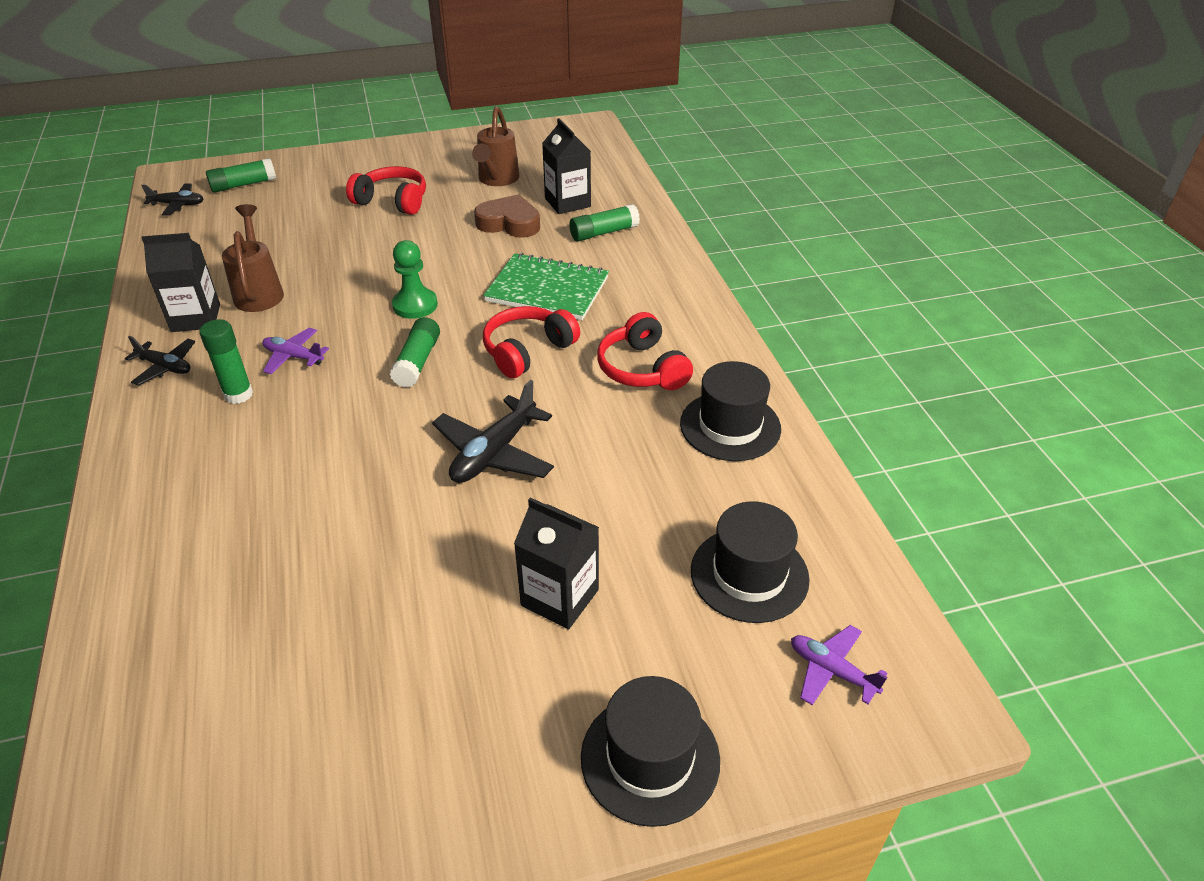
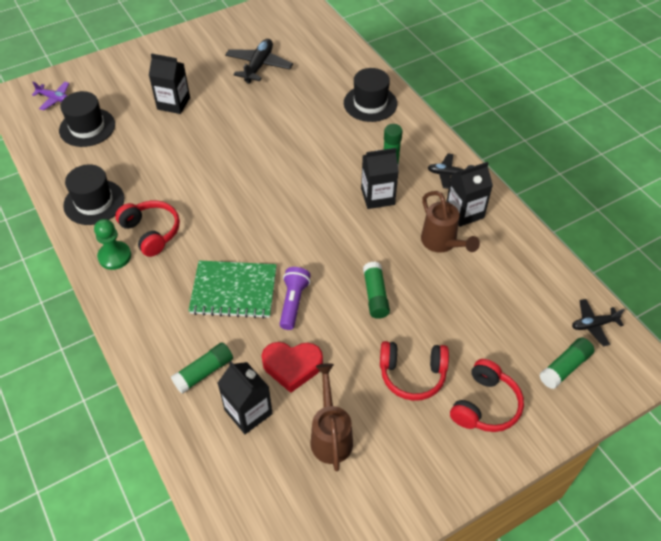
camera: 165 degrees right, 10 degrees up
(293, 357) = (377, 196): purple plane -> black carton
(415, 305) = (324, 254): green pawn -> green pawn (114, 256)
(417, 361) = (298, 208): green glue stick -> green glue stick (375, 295)
(481, 268) = (293, 303): none -> purple flashlight
(494, 453) = (226, 160): black plane -> black plane (259, 66)
(509, 223) = (292, 366): brown heart -> red heart
(528, 351) = (230, 231): red headphones -> red headphones (485, 405)
(650, 758) = (128, 62): black hat -> black hat (370, 103)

# WHAT YOU WILL DO:
Write out only what runs from the line holding "(415, 305) = (324, 254): green" through the last line of the records, exactly as shown.

# ANSWER TO THIS EXERCISE:
(415, 305) = (324, 254): green pawn -> green pawn (114, 256)
(417, 361) = (298, 208): green glue stick -> green glue stick (375, 295)
(481, 268) = (293, 303): none -> purple flashlight
(494, 453) = (226, 160): black plane -> black plane (259, 66)
(509, 223) = (292, 366): brown heart -> red heart
(528, 351) = (230, 231): red headphones -> red headphones (485, 405)
(650, 758) = (128, 62): black hat -> black hat (370, 103)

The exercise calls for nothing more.